**WHAT YOU SHOULD DO:**
Each line of the data below should be restated exactly, with images left out.

**INFORMATION SUPPLIED:**
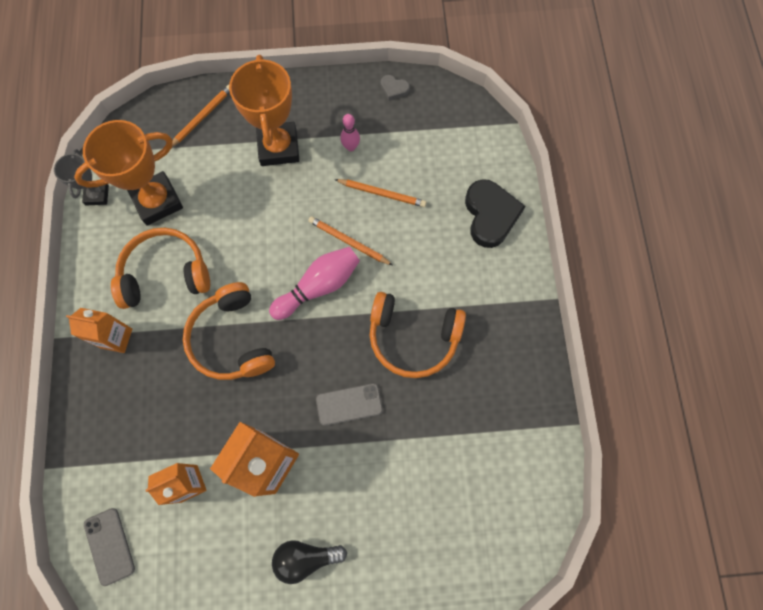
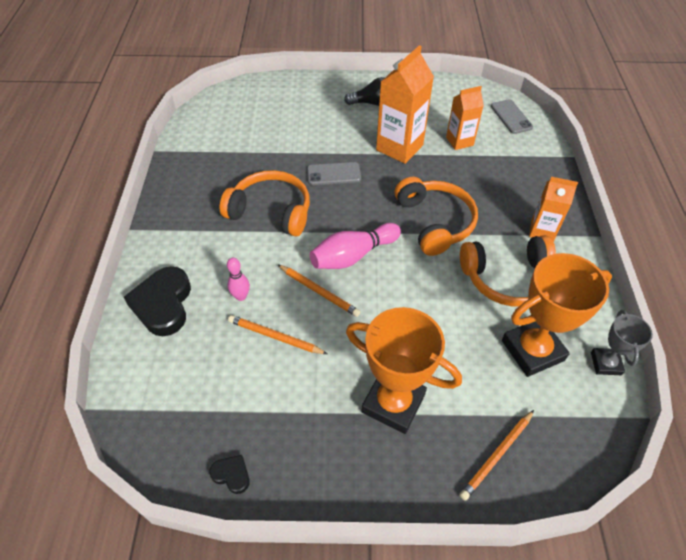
camera: 175 degrees left, 20 degrees down
orange trophy [229,55,300,166] -> orange trophy turned 60 degrees counterclockwise [346,307,462,434]
pink bowling pin [340,114,360,151] -> pink bowling pin moved to [227,258,250,301]
grey heart [381,75,410,101] -> black heart [209,455,250,494]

**EXERCISE ANSWER:**
camera: 175 degrees left, 20 degrees down
orange trophy [229,55,300,166] -> orange trophy turned 60 degrees counterclockwise [346,307,462,434]
pink bowling pin [340,114,360,151] -> pink bowling pin moved to [227,258,250,301]
grey heart [381,75,410,101] -> black heart [209,455,250,494]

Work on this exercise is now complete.